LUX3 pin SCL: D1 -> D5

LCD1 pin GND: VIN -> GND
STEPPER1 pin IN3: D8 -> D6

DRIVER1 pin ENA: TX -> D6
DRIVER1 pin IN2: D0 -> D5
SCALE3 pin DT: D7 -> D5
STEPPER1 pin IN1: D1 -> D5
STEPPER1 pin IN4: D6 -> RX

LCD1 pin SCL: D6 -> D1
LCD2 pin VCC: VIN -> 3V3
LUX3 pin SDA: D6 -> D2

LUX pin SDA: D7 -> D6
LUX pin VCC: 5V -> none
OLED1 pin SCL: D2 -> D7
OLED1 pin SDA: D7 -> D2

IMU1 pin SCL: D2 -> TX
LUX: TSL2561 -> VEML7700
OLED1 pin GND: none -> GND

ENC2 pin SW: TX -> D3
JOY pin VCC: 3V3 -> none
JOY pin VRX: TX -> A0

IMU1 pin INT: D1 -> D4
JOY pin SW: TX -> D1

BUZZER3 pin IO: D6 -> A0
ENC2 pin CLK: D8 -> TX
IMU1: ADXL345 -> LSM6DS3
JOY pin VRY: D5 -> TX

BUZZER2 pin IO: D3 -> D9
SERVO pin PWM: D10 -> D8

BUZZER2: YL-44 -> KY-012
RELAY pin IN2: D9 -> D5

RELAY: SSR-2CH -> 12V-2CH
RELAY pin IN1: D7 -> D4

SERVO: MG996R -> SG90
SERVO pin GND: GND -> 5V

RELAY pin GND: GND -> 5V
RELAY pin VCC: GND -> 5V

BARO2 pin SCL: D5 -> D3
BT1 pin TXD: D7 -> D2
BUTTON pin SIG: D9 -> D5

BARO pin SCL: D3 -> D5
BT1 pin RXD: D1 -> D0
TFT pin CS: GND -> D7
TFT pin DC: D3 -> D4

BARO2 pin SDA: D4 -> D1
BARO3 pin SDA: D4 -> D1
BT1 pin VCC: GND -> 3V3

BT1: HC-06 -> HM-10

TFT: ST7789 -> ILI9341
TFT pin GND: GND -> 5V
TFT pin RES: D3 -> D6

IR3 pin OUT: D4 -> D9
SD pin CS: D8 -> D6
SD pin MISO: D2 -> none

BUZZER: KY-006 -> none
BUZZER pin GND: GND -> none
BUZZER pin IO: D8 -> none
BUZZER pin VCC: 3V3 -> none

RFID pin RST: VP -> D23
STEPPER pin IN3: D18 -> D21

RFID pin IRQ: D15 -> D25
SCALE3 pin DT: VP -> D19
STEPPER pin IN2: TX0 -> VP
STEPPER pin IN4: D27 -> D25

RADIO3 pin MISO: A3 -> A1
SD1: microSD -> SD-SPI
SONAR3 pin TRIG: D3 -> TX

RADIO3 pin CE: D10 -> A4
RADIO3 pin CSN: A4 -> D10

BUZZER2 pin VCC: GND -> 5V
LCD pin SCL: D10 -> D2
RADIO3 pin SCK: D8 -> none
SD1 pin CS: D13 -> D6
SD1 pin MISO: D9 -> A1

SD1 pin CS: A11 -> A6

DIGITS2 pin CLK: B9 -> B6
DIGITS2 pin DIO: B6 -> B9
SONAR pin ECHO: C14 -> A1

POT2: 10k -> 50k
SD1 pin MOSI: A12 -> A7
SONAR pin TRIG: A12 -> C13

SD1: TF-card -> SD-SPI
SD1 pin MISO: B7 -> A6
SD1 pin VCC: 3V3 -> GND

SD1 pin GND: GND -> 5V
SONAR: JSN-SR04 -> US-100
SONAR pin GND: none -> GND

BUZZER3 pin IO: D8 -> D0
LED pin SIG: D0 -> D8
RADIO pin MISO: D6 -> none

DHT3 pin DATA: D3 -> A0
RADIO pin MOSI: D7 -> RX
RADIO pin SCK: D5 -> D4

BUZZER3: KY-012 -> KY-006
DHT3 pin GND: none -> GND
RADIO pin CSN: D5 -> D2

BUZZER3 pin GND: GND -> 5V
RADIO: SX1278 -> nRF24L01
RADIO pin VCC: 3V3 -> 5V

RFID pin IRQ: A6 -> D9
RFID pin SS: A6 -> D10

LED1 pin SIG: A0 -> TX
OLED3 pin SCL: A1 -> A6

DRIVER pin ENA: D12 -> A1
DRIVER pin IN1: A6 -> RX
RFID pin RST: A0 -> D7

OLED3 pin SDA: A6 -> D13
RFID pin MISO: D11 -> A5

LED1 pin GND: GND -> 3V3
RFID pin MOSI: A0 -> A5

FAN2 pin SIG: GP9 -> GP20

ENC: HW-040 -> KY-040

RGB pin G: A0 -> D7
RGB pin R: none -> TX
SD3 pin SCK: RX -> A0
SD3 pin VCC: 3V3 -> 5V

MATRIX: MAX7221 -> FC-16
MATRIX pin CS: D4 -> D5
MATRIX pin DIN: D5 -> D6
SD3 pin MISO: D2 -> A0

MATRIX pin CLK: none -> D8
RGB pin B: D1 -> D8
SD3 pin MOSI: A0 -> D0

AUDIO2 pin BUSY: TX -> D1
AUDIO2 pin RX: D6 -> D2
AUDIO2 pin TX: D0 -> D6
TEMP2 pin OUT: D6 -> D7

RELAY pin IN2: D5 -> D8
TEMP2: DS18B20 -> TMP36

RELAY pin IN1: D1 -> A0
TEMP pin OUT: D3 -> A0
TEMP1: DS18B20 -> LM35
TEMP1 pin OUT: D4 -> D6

* * * * * * * * *

_YOUR TASK:_ Transcribe the entire listing above precisely.

_EXERCISE SOLUTION:_
LUX3 pin SCL: D1 -> D5

LCD1 pin GND: VIN -> GND
STEPPER1 pin IN3: D8 -> D6

DRIVER1 pin ENA: TX -> D6
DRIVER1 pin IN2: D0 -> D5
SCALE3 pin DT: D7 -> D5
STEPPER1 pin IN1: D1 -> D5
STEPPER1 pin IN4: D6 -> RX

LCD1 pin SCL: D6 -> D1
LCD2 pin VCC: VIN -> 3V3
LUX3 pin SDA: D6 -> D2

LUX pin SDA: D7 -> D6
LUX pin VCC: 5V -> none
OLED1 pin SCL: D2 -> D7
OLED1 pin SDA: D7 -> D2

IMU1 pin SCL: D2 -> TX
LUX: TSL2561 -> VEML7700
OLED1 pin GND: none -> GND

ENC2 pin SW: TX -> D3
JOY pin VCC: 3V3 -> none
JOY pin VRX: TX -> A0

IMU1 pin INT: D1 -> D4
JOY pin SW: TX -> D1

BUZZER3 pin IO: D6 -> A0
ENC2 pin CLK: D8 -> TX
IMU1: ADXL345 -> LSM6DS3
JOY pin VRY: D5 -> TX

BUZZER2 pin IO: D3 -> D9
SERVO pin PWM: D10 -> D8

BUZZER2: YL-44 -> KY-012
RELAY pin IN2: D9 -> D5

RELAY: SSR-2CH -> 12V-2CH
RELAY pin IN1: D7 -> D4

SERVO: MG996R -> SG90
SERVO pin GND: GND -> 5V

RELAY pin GND: GND -> 5V
RELAY pin VCC: GND -> 5V

BARO2 pin SCL: D5 -> D3
BT1 pin TXD: D7 -> D2
BUTTON pin SIG: D9 -> D5

BARO pin SCL: D3 -> D5
BT1 pin RXD: D1 -> D0
TFT pin CS: GND -> D7
TFT pin DC: D3 -> D4

BARO2 pin SDA: D4 -> D1
BARO3 pin SDA: D4 -> D1
BT1 pin VCC: GND -> 3V3

BT1: HC-06 -> HM-10

TFT: ST7789 -> ILI9341
TFT pin GND: GND -> 5V
TFT pin RES: D3 -> D6

IR3 pin OUT: D4 -> D9
SD pin CS: D8 -> D6
SD pin MISO: D2 -> none

BUZZER: KY-006 -> none
BUZZER pin GND: GND -> none
BUZZER pin IO: D8 -> none
BUZZER pin VCC: 3V3 -> none

RFID pin RST: VP -> D23
STEPPER pin IN3: D18 -> D21

RFID pin IRQ: D15 -> D25
SCALE3 pin DT: VP -> D19
STEPPER pin IN2: TX0 -> VP
STEPPER pin IN4: D27 -> D25

RADIO3 pin MISO: A3 -> A1
SD1: microSD -> SD-SPI
SONAR3 pin TRIG: D3 -> TX

RADIO3 pin CE: D10 -> A4
RADIO3 pin CSN: A4 -> D10

BUZZER2 pin VCC: GND -> 5V
LCD pin SCL: D10 -> D2
RADIO3 pin SCK: D8 -> none
SD1 pin CS: D13 -> D6
SD1 pin MISO: D9 -> A1

SD1 pin CS: A11 -> A6

DIGITS2 pin CLK: B9 -> B6
DIGITS2 pin DIO: B6 -> B9
SONAR pin ECHO: C14 -> A1

POT2: 10k -> 50k
SD1 pin MOSI: A12 -> A7
SONAR pin TRIG: A12 -> C13

SD1: TF-card -> SD-SPI
SD1 pin MISO: B7 -> A6
SD1 pin VCC: 3V3 -> GND

SD1 pin GND: GND -> 5V
SONAR: JSN-SR04 -> US-100
SONAR pin GND: none -> GND

BUZZER3 pin IO: D8 -> D0
LED pin SIG: D0 -> D8
RADIO pin MISO: D6 -> none

DHT3 pin DATA: D3 -> A0
RADIO pin MOSI: D7 -> RX
RADIO pin SCK: D5 -> D4

BUZZER3: KY-012 -> KY-006
DHT3 pin GND: none -> GND
RADIO pin CSN: D5 -> D2

BUZZER3 pin GND: GND -> 5V
RADIO: SX1278 -> nRF24L01
RADIO pin VCC: 3V3 -> 5V

RFID pin IRQ: A6 -> D9
RFID pin SS: A6 -> D10

LED1 pin SIG: A0 -> TX
OLED3 pin SCL: A1 -> A6

DRIVER pin ENA: D12 -> A1
DRIVER pin IN1: A6 -> RX
RFID pin RST: A0 -> D7

OLED3 pin SDA: A6 -> D13
RFID pin MISO: D11 -> A5

LED1 pin GND: GND -> 3V3
RFID pin MOSI: A0 -> A5

FAN2 pin SIG: GP9 -> GP20

ENC: HW-040 -> KY-040

RGB pin G: A0 -> D7
RGB pin R: none -> TX
SD3 pin SCK: RX -> A0
SD3 pin VCC: 3V3 -> 5V

MATRIX: MAX7221 -> FC-16
MATRIX pin CS: D4 -> D5
MATRIX pin DIN: D5 -> D6
SD3 pin MISO: D2 -> A0

MATRIX pin CLK: none -> D8
RGB pin B: D1 -> D8
SD3 pin MOSI: A0 -> D0

AUDIO2 pin BUSY: TX -> D1
AUDIO2 pin RX: D6 -> D2
AUDIO2 pin TX: D0 -> D6
TEMP2 pin OUT: D6 -> D7

RELAY pin IN2: D5 -> D8
TEMP2: DS18B20 -> TMP36

RELAY pin IN1: D1 -> A0
TEMP pin OUT: D3 -> A0
TEMP1: DS18B20 -> LM35
TEMP1 pin OUT: D4 -> D6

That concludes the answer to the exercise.